* Exercise objective *
Report back each line of the data that contains the word "black".

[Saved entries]
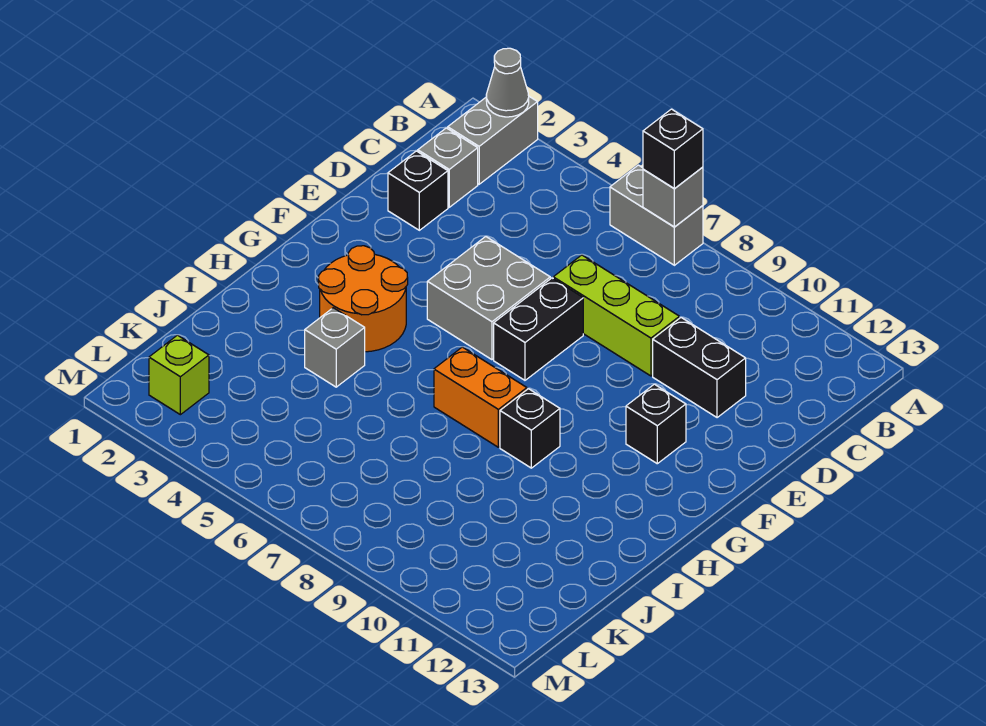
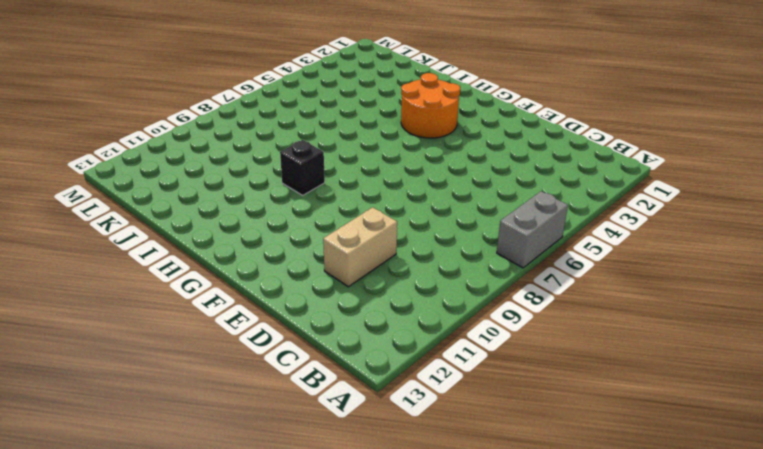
tan 1x2 brick [323,207,397,287] -> black 1x2 brick [653,318,746,418]
none -> grey 1x2 brick [448,97,538,184]
none -> grey 1x1 brick [418,128,478,207]
none -> black 1x1 brick [388,151,448,230]

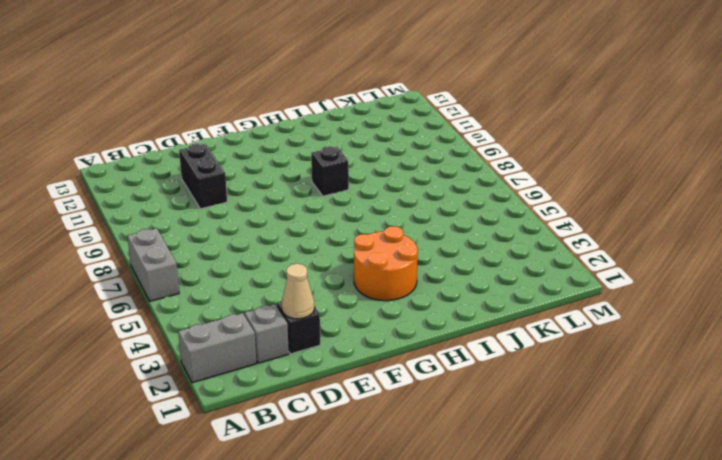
tan 1x1 cone [281,264,315,319] -> none
none -> lime 1x3 brick [553,255,679,376]
none -> grey 2x2 brick [427,237,550,360]
none -> black 1x2 brick [494,278,583,380]

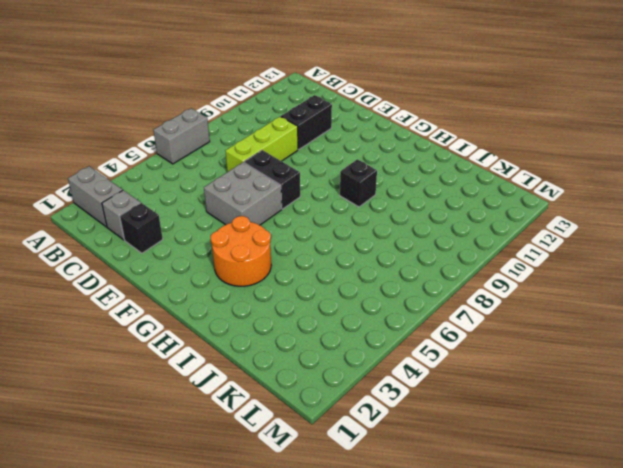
none -> black 1x1 brick [626,384,686,464]
none -> orange 1x2 brick [434,347,527,447]
none -> grey 1x1 brick [305,308,365,387]

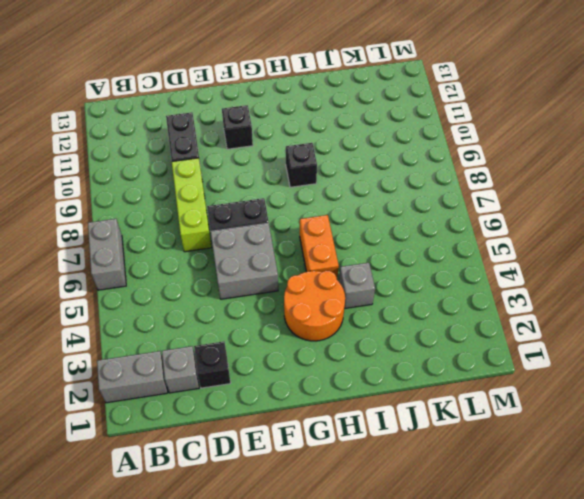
orange 1x2 brick [300,215,339,279] -> orange 1x2 brick moved to [434,347,527,447]
none -> lime 1x1 brick [149,335,209,415]
none -> grey 1x1 cone [486,48,529,117]
none -> grey 1x1 brick [643,167,703,227]

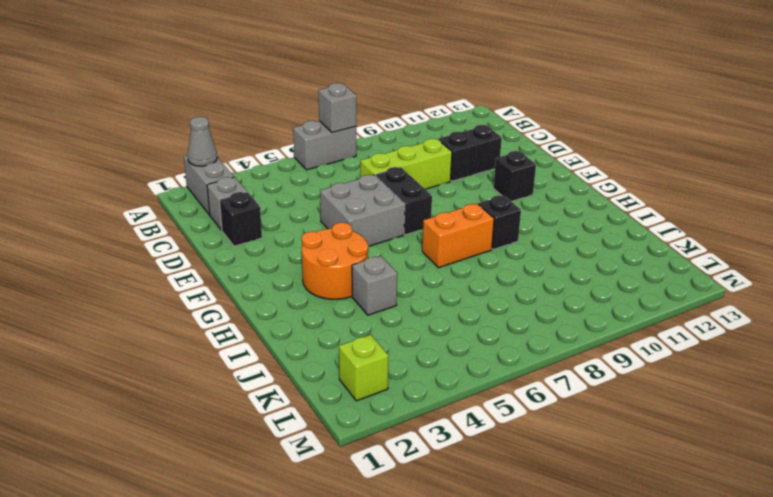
none -> black 1x1 brick [643,109,703,188]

* Answer to this exercise *
tan 1x2 brick [323,207,397,287] -> black 1x2 brick [653,318,746,418]
none -> black 1x1 brick [388,151,448,230]
none -> black 1x2 brick [494,278,583,380]
none -> black 1x1 brick [626,384,686,464]
none -> black 1x1 brick [643,109,703,188]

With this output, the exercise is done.